Data section ▸
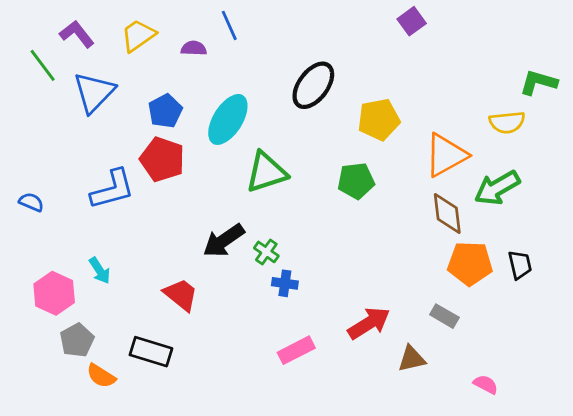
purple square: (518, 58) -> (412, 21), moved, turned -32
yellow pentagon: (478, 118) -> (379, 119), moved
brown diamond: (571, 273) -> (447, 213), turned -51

--

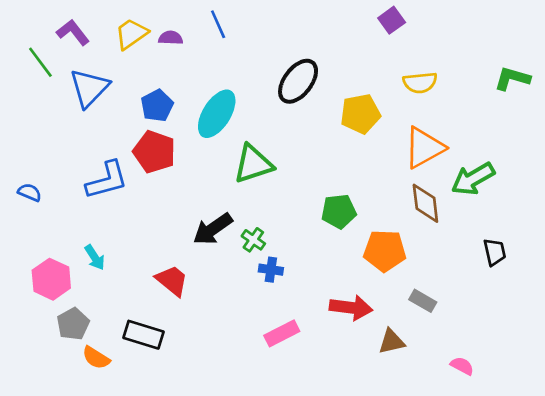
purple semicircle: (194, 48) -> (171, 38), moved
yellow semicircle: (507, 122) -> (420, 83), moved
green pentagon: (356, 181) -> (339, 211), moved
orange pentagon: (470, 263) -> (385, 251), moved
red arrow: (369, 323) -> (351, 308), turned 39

--

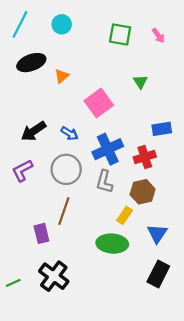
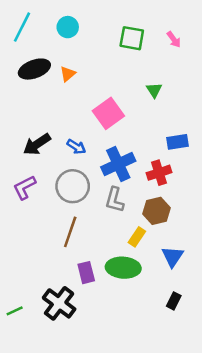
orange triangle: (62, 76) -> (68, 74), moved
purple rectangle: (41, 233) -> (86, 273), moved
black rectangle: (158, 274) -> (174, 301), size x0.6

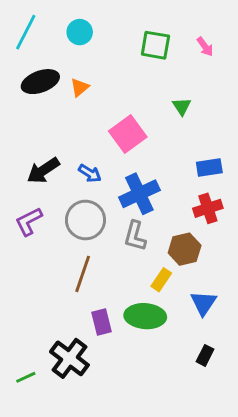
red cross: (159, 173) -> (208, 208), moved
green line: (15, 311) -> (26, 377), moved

Instruction ▸
Restate word for word only the lines above from the line containing "yellow pentagon: (478, 118)" to the line containing "brown diamond: (571, 273)", both of them included.

Solution ▸
yellow pentagon: (478, 118) -> (379, 119), moved
brown diamond: (571, 273) -> (447, 213), turned -51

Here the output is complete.